= Beginning of Section =

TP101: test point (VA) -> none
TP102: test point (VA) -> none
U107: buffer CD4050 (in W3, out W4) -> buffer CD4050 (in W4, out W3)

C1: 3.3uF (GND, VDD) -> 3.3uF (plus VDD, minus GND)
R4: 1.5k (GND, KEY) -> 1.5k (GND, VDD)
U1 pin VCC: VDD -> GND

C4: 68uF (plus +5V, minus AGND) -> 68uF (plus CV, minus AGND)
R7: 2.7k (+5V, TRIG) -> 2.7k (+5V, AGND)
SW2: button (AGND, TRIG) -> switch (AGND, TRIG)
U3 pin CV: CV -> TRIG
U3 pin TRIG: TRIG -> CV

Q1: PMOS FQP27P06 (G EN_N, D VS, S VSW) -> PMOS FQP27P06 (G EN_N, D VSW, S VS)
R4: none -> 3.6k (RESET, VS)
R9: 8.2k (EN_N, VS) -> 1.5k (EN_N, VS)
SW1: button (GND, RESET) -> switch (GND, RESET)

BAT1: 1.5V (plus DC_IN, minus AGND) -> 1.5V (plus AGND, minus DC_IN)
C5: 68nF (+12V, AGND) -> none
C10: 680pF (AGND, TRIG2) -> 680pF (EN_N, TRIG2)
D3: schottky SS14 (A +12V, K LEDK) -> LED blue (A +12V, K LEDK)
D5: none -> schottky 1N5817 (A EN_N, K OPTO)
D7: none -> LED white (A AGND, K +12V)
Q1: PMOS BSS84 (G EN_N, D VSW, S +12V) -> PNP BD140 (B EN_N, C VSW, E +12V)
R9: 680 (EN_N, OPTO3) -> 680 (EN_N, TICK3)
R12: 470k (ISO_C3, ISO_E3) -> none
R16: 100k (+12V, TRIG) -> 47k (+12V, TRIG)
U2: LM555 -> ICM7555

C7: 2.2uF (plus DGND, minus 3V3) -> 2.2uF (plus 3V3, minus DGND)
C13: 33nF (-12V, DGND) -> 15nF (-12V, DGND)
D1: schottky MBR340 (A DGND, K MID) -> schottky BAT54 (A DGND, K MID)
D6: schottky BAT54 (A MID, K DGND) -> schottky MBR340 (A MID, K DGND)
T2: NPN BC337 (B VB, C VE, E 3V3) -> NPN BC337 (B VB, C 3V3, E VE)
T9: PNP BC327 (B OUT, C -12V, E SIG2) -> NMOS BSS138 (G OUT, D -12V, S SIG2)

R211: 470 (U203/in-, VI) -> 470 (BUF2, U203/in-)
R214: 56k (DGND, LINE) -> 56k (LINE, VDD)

= End of Section =

__Exercise prompt__. With no words changed, transcribe the records above.

__Exercise solution__.
TP101: test point (VA) -> none
TP102: test point (VA) -> none
U107: buffer CD4050 (in W3, out W4) -> buffer CD4050 (in W4, out W3)

C1: 3.3uF (GND, VDD) -> 3.3uF (plus VDD, minus GND)
R4: 1.5k (GND, KEY) -> 1.5k (GND, VDD)
U1 pin VCC: VDD -> GND

C4: 68uF (plus +5V, minus AGND) -> 68uF (plus CV, minus AGND)
R7: 2.7k (+5V, TRIG) -> 2.7k (+5V, AGND)
SW2: button (AGND, TRIG) -> switch (AGND, TRIG)
U3 pin CV: CV -> TRIG
U3 pin TRIG: TRIG -> CV

Q1: PMOS FQP27P06 (G EN_N, D VS, S VSW) -> PMOS FQP27P06 (G EN_N, D VSW, S VS)
R4: none -> 3.6k (RESET, VS)
R9: 8.2k (EN_N, VS) -> 1.5k (EN_N, VS)
SW1: button (GND, RESET) -> switch (GND, RESET)

BAT1: 1.5V (plus DC_IN, minus AGND) -> 1.5V (plus AGND, minus DC_IN)
C5: 68nF (+12V, AGND) -> none
C10: 680pF (AGND, TRIG2) -> 680pF (EN_N, TRIG2)
D3: schottky SS14 (A +12V, K LEDK) -> LED blue (A +12V, K LEDK)
D5: none -> schottky 1N5817 (A EN_N, K OPTO)
D7: none -> LED white (A AGND, K +12V)
Q1: PMOS BSS84 (G EN_N, D VSW, S +12V) -> PNP BD140 (B EN_N, C VSW, E +12V)
R9: 680 (EN_N, OPTO3) -> 680 (EN_N, TICK3)
R12: 470k (ISO_C3, ISO_E3) -> none
R16: 100k (+12V, TRIG) -> 47k (+12V, TRIG)
U2: LM555 -> ICM7555

C7: 2.2uF (plus DGND, minus 3V3) -> 2.2uF (plus 3V3, minus DGND)
C13: 33nF (-12V, DGND) -> 15nF (-12V, DGND)
D1: schottky MBR340 (A DGND, K MID) -> schottky BAT54 (A DGND, K MID)
D6: schottky BAT54 (A MID, K DGND) -> schottky MBR340 (A MID, K DGND)
T2: NPN BC337 (B VB, C VE, E 3V3) -> NPN BC337 (B VB, C 3V3, E VE)
T9: PNP BC327 (B OUT, C -12V, E SIG2) -> NMOS BSS138 (G OUT, D -12V, S SIG2)

R211: 470 (U203/in-, VI) -> 470 (BUF2, U203/in-)
R214: 56k (DGND, LINE) -> 56k (LINE, VDD)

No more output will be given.